[[ Records for this exercise open ]]
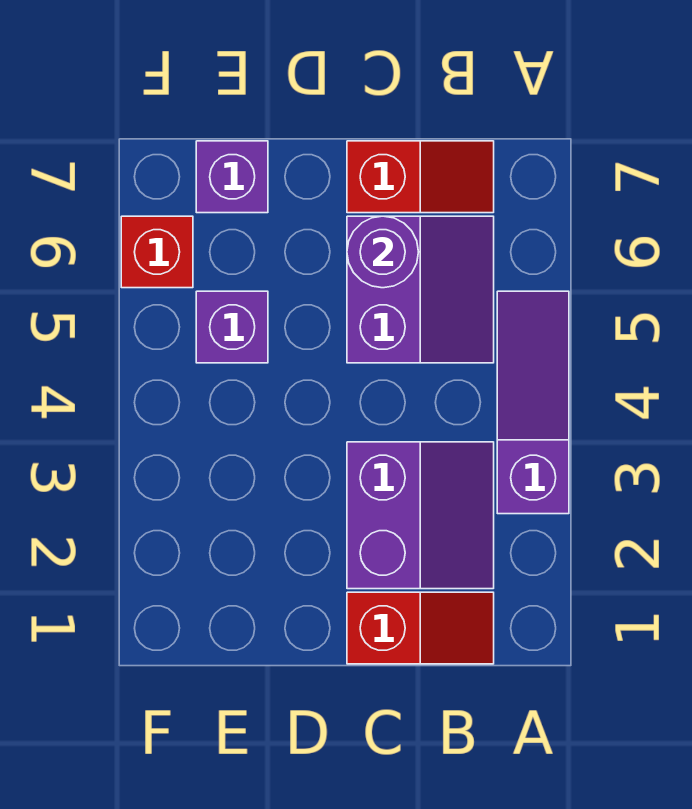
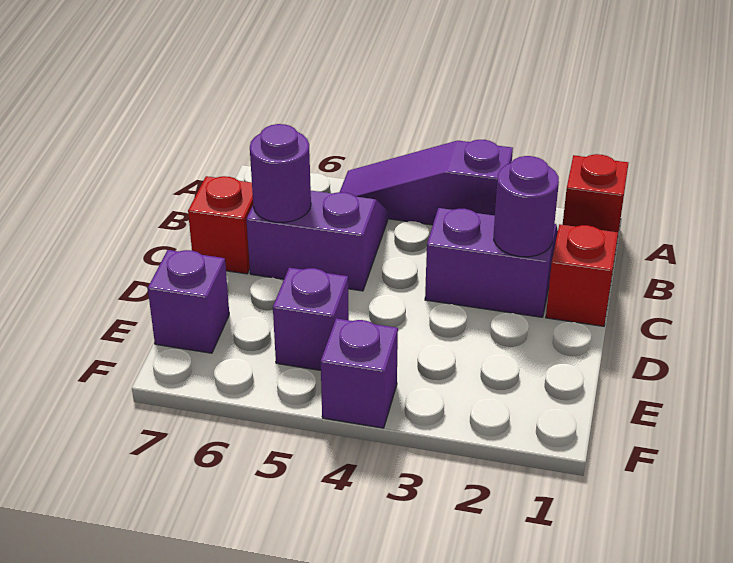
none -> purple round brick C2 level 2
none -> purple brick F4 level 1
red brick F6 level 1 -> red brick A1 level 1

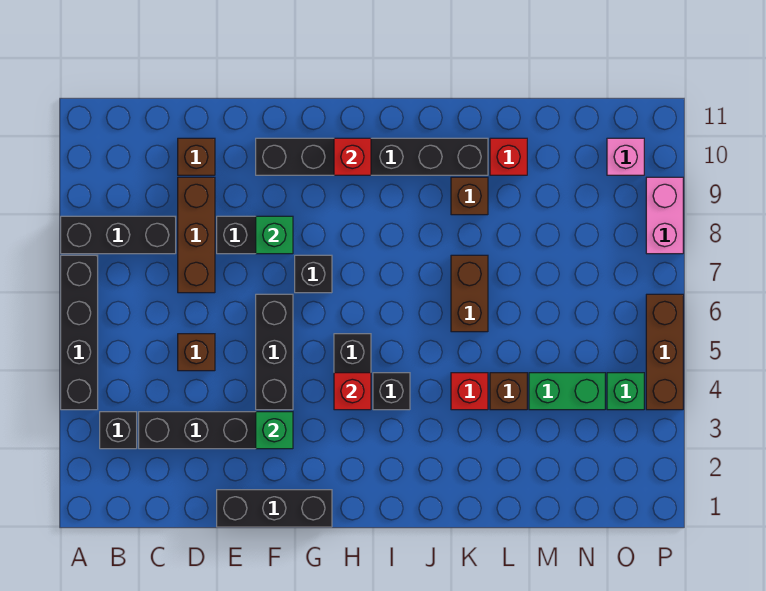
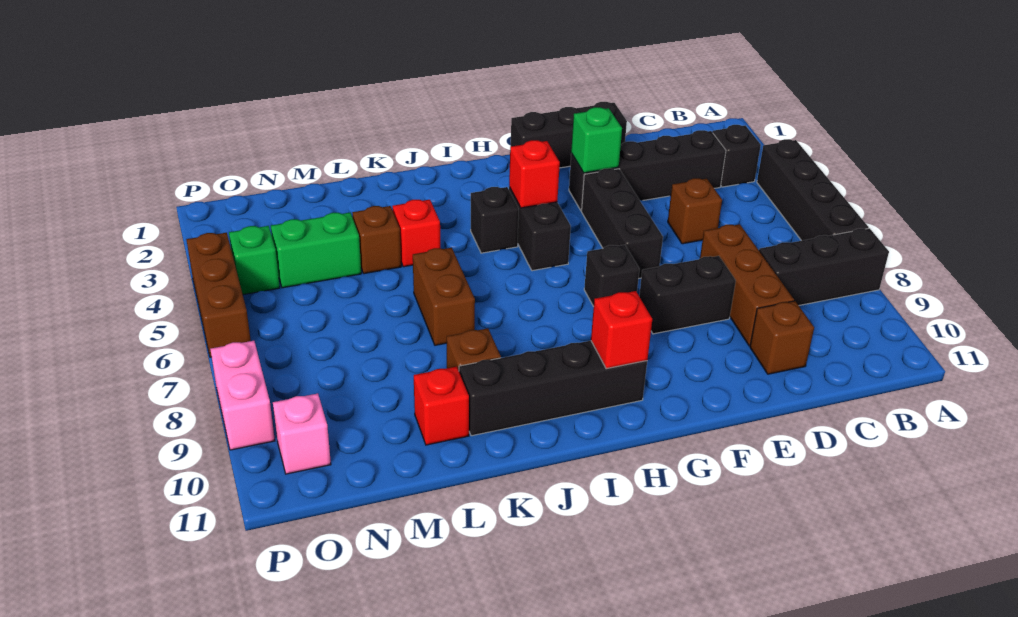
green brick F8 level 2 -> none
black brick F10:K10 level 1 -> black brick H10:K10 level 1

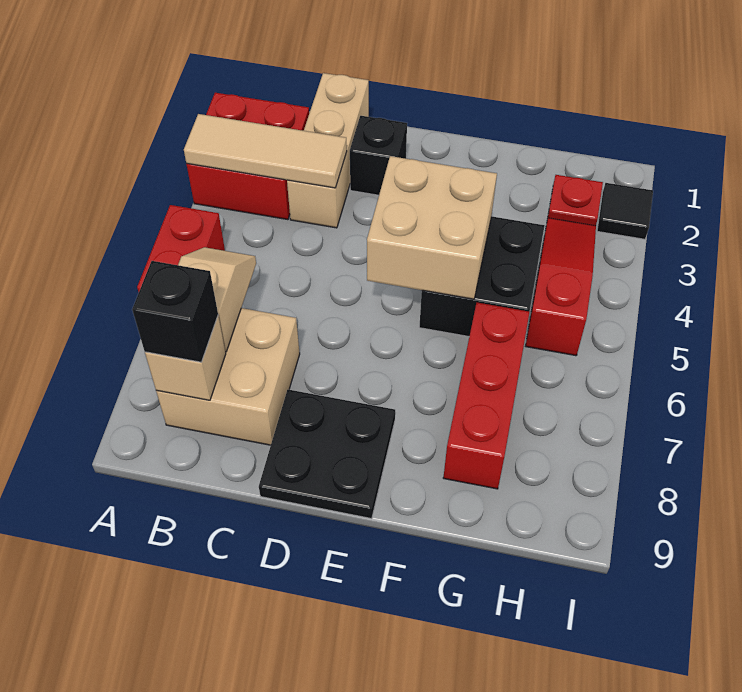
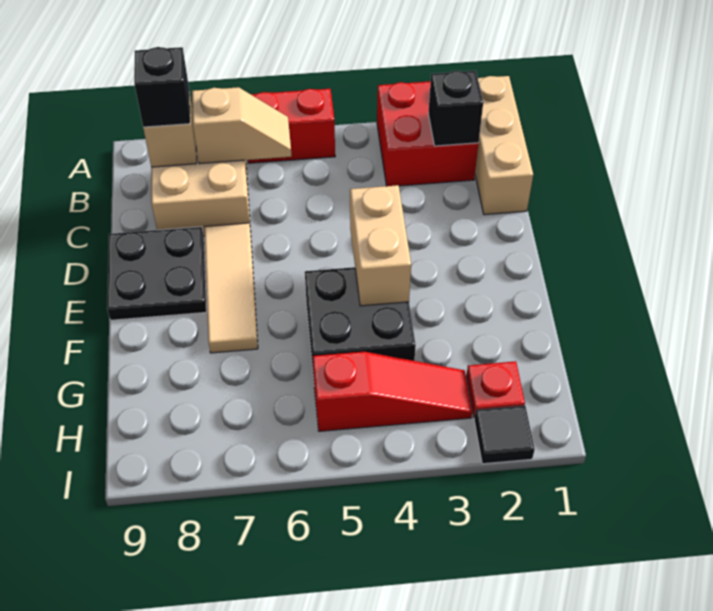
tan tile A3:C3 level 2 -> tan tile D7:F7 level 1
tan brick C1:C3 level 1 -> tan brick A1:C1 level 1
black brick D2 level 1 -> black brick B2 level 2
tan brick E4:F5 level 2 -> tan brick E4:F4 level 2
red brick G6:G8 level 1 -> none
[[ Records for this exercise closed ]]
## Work required:
The answer should consist of the lines from the one with "tan tile A3:C3" through the last line of the entries, duplicated exactly and nothing more.

## Output for this exercise:
tan tile A3:C3 level 2 -> tan tile D7:F7 level 1
tan brick C1:C3 level 1 -> tan brick A1:C1 level 1
black brick D2 level 1 -> black brick B2 level 2
tan brick E4:F5 level 2 -> tan brick E4:F4 level 2
red brick G6:G8 level 1 -> none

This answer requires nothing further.